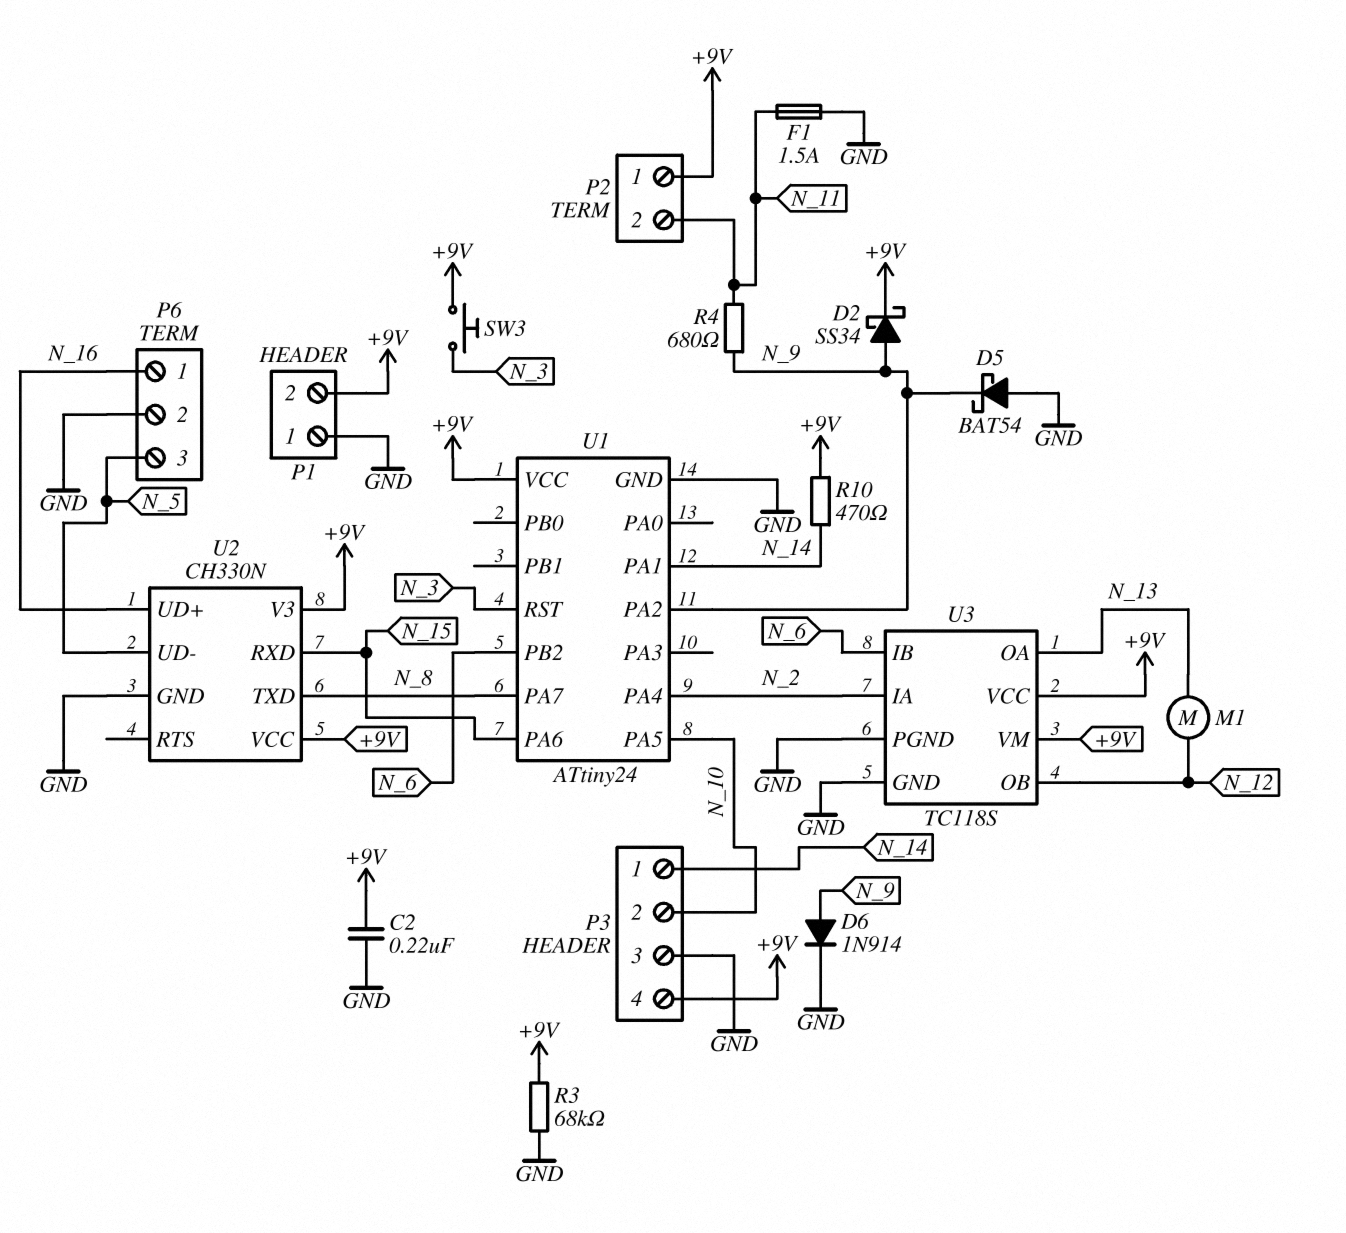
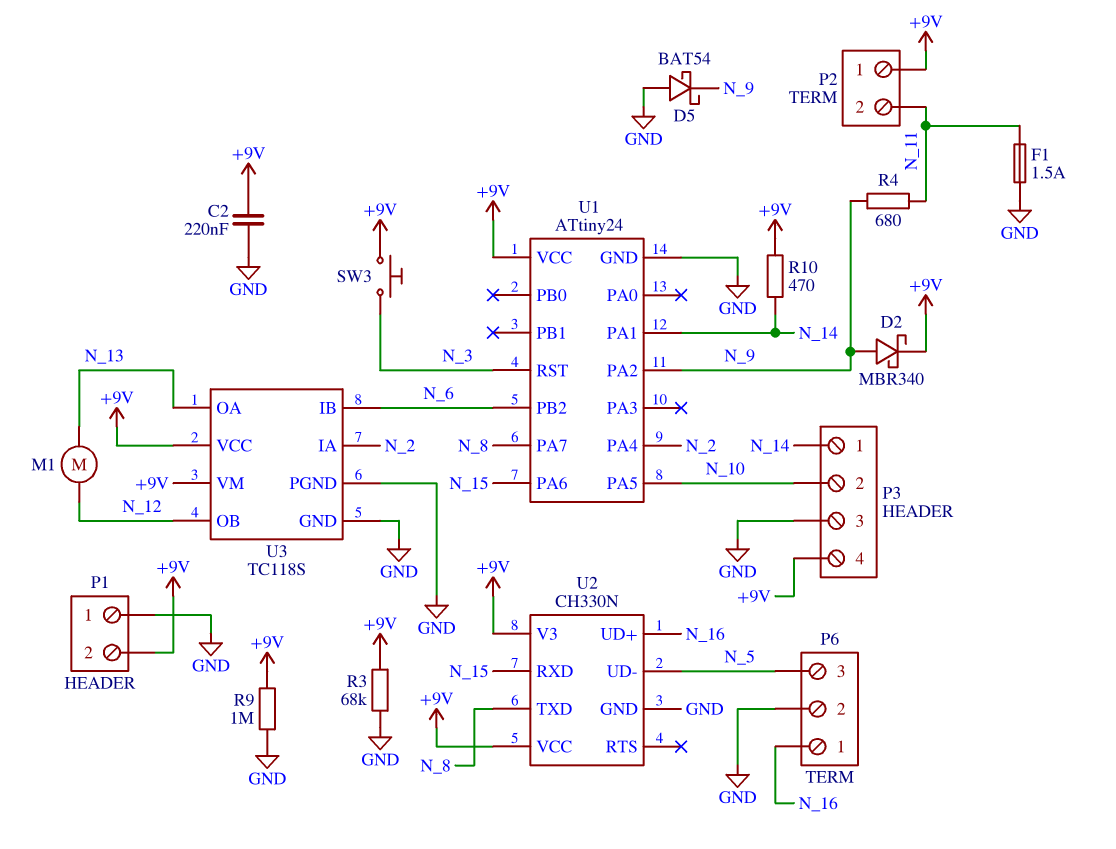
D2: schottky SS34 (A N_9, K +9V) -> schottky MBR340 (A N_9, K +9V)
D6: diode 1N914 (A N_9, K GND) -> none
R9: none -> 1M (+9V, GND)

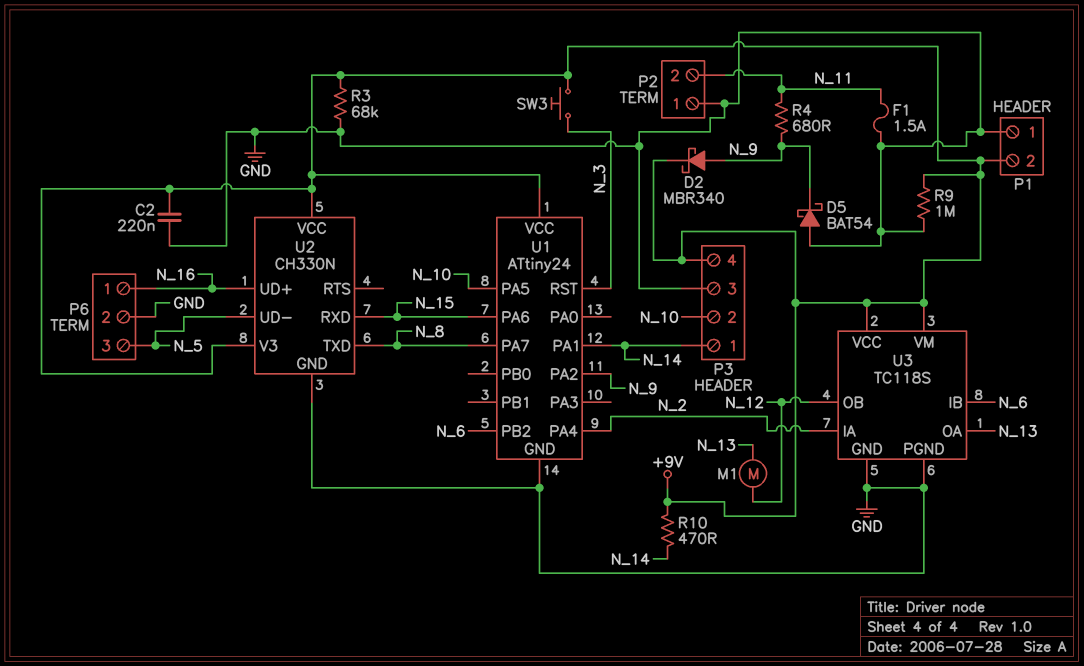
P2 pin 1: +9V -> GND

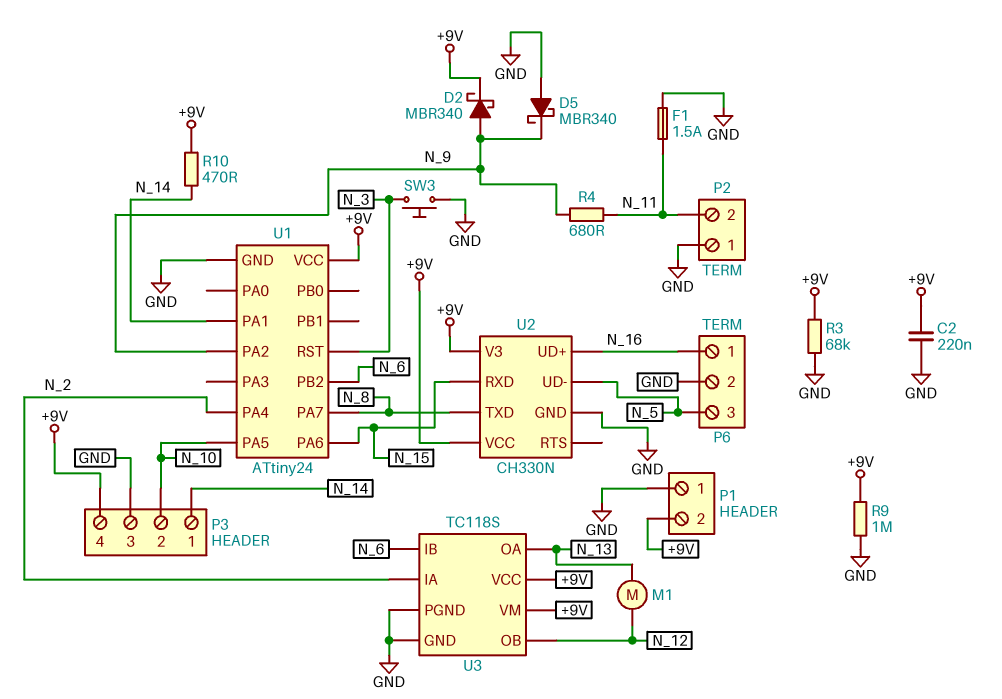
D5: schottky BAT54 (A GND, K N_9) -> schottky MBR340 (A GND, K N_9)
SW3: button (+9V, N_3) -> button (GND, N_3)

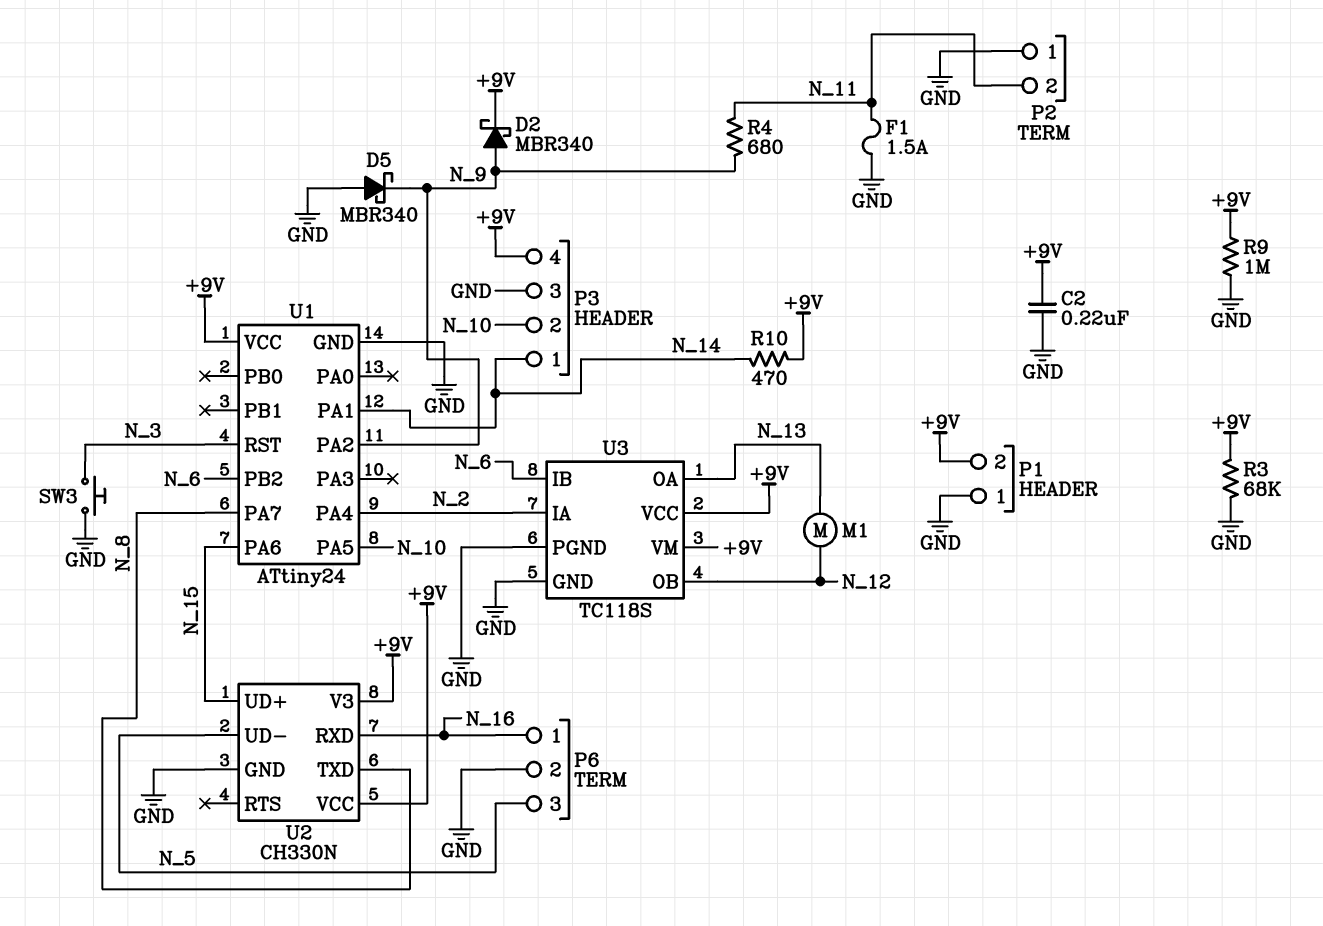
U2 pin RXD: N_15 -> N_16
U2 pin UD+: N_16 -> N_15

## What to work on
Each line in which the string "schottky" is found must be copied from the data.

## Solution
D2: schottky SS34 (A N_9, K +9V) -> schottky MBR340 (A N_9, K +9V)
D5: schottky BAT54 (A GND, K N_9) -> schottky MBR340 (A GND, K N_9)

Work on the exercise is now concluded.